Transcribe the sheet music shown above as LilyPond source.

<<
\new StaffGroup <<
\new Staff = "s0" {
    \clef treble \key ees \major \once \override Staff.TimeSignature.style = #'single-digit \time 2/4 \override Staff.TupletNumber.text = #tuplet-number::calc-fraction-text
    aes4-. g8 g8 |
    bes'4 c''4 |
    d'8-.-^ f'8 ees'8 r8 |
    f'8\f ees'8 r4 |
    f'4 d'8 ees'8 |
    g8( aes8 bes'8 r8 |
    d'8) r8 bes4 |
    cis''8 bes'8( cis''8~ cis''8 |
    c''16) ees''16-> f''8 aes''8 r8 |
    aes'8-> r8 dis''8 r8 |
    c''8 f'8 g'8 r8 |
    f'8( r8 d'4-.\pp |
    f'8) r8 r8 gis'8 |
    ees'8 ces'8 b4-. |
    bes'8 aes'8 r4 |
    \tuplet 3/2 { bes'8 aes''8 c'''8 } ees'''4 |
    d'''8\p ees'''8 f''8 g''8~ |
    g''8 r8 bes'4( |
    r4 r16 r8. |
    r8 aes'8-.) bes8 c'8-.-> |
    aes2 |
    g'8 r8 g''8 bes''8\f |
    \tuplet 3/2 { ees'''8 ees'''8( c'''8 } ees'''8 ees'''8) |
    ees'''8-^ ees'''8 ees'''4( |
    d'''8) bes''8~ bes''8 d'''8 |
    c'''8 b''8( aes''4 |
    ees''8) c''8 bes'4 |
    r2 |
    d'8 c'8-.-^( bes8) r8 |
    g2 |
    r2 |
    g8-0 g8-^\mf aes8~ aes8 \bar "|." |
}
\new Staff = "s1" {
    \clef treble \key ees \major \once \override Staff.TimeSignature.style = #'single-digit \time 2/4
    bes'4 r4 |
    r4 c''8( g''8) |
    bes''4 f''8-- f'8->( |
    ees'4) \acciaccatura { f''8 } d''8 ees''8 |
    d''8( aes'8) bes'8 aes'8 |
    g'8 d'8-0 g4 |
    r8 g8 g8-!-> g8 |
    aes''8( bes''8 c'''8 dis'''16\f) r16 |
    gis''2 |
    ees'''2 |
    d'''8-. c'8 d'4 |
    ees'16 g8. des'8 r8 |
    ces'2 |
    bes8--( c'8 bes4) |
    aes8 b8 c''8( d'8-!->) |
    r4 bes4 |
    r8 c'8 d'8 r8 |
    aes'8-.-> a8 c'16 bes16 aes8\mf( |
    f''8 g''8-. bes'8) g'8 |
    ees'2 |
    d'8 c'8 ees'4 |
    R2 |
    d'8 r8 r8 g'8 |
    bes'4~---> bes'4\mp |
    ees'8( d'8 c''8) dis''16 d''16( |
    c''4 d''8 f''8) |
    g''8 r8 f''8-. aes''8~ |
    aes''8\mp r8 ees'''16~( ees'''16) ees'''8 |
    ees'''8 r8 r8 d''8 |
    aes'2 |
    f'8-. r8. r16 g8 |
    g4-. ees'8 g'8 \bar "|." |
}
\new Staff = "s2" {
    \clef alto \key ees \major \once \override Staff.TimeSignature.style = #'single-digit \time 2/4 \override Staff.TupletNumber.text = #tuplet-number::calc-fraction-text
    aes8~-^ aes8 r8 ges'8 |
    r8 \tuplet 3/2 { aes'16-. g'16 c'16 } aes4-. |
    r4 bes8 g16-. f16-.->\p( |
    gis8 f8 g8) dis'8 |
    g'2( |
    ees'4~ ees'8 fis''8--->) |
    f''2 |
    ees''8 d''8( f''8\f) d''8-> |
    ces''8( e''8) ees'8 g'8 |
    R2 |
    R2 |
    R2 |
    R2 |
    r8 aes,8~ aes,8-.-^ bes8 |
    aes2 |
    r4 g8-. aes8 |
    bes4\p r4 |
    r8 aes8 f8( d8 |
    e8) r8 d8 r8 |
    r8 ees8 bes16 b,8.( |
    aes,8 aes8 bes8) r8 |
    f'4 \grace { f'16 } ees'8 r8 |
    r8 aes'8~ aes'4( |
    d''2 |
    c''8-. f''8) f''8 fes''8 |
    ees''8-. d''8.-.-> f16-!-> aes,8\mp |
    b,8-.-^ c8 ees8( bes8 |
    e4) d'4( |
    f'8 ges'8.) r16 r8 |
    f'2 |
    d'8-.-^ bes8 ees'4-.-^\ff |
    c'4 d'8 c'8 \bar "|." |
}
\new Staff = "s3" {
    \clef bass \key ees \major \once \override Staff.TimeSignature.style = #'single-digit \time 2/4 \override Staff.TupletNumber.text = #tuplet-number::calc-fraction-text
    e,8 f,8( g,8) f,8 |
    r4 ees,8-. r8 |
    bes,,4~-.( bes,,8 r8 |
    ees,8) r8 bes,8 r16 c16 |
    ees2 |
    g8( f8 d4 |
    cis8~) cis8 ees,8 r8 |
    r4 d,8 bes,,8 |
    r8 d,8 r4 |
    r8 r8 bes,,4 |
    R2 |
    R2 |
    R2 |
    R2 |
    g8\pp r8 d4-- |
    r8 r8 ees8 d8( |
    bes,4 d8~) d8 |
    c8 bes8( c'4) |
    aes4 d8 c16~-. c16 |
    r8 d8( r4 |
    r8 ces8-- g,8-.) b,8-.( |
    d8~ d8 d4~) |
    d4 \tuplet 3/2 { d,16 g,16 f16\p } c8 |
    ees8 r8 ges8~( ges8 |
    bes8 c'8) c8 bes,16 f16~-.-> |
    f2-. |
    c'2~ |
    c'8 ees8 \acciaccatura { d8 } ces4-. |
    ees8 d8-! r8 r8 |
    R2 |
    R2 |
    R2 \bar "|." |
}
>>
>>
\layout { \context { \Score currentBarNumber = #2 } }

=== Goal ===
Copy out each line of the material above that contains the string "clef". Case counts.

=== Final result ===
    \clef treble \key ees \major \once \override Staff.TimeSignature.style = #'single-digit \time 2/4 \override Staff.TupletNumber.text = #tuplet-number::calc-fraction-text
    \clef treble \key ees \major \once \override Staff.TimeSignature.style = #'single-digit \time 2/4
    \clef alto \key ees \major \once \override Staff.TimeSignature.style = #'single-digit \time 2/4 \override Staff.TupletNumber.text = #tuplet-number::calc-fraction-text
    \clef bass \key ees \major \once \override Staff.TimeSignature.style = #'single-digit \time 2/4 \override Staff.TupletNumber.text = #tuplet-number::calc-fraction-text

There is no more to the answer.